§ Material for the task:
━━━━

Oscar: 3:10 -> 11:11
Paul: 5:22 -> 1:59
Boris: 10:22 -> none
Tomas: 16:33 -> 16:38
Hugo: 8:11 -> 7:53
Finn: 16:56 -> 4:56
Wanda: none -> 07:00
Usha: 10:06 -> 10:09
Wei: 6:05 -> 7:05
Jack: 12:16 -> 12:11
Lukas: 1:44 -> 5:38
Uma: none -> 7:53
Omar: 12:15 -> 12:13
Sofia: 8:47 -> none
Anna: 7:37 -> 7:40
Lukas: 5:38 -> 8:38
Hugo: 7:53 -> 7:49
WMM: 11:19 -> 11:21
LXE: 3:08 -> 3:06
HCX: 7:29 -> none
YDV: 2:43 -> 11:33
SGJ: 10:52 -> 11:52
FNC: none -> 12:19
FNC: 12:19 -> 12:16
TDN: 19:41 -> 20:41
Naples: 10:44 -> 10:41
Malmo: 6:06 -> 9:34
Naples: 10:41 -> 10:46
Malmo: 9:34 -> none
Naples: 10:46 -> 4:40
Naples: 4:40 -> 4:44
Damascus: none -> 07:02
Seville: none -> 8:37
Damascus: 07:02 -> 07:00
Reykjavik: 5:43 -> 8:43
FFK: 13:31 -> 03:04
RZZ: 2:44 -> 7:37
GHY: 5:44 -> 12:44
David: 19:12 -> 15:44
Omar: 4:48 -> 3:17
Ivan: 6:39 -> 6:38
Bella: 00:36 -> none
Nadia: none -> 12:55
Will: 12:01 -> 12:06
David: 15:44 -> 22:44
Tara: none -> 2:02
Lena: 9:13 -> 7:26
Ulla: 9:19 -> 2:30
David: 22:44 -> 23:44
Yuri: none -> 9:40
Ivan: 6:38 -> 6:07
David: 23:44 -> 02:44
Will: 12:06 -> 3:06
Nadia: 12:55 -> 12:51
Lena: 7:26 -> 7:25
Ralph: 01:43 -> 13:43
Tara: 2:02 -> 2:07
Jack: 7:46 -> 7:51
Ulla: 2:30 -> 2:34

━━━━

§ Exercise aim: Reproduce every line in the items above, character for character and in the same order.

§ Reply:
Oscar: 3:10 -> 11:11
Paul: 5:22 -> 1:59
Boris: 10:22 -> none
Tomas: 16:33 -> 16:38
Hugo: 8:11 -> 7:53
Finn: 16:56 -> 4:56
Wanda: none -> 07:00
Usha: 10:06 -> 10:09
Wei: 6:05 -> 7:05
Jack: 12:16 -> 12:11
Lukas: 1:44 -> 5:38
Uma: none -> 7:53
Omar: 12:15 -> 12:13
Sofia: 8:47 -> none
Anna: 7:37 -> 7:40
Lukas: 5:38 -> 8:38
Hugo: 7:53 -> 7:49
WMM: 11:19 -> 11:21
LXE: 3:08 -> 3:06
HCX: 7:29 -> none
YDV: 2:43 -> 11:33
SGJ: 10:52 -> 11:52
FNC: none -> 12:19
FNC: 12:19 -> 12:16
TDN: 19:41 -> 20:41
Naples: 10:44 -> 10:41
Malmo: 6:06 -> 9:34
Naples: 10:41 -> 10:46
Malmo: 9:34 -> none
Naples: 10:46 -> 4:40
Naples: 4:40 -> 4:44
Damascus: none -> 07:02
Seville: none -> 8:37
Damascus: 07:02 -> 07:00
Reykjavik: 5:43 -> 8:43
FFK: 13:31 -> 03:04
RZZ: 2:44 -> 7:37
GHY: 5:44 -> 12:44
David: 19:12 -> 15:44
Omar: 4:48 -> 3:17
Ivan: 6:39 -> 6:38
Bella: 00:36 -> none
Nadia: none -> 12:55
Will: 12:01 -> 12:06
David: 15:44 -> 22:44
Tara: none -> 2:02
Lena: 9:13 -> 7:26
Ulla: 9:19 -> 2:30
David: 22:44 -> 23:44
Yuri: none -> 9:40
Ivan: 6:38 -> 6:07
David: 23:44 -> 02:44
Will: 12:06 -> 3:06
Nadia: 12:55 -> 12:51
Lena: 7:26 -> 7:25
Ralph: 01:43 -> 13:43
Tara: 2:02 -> 2:07
Jack: 7:46 -> 7:51
Ulla: 2:30 -> 2:34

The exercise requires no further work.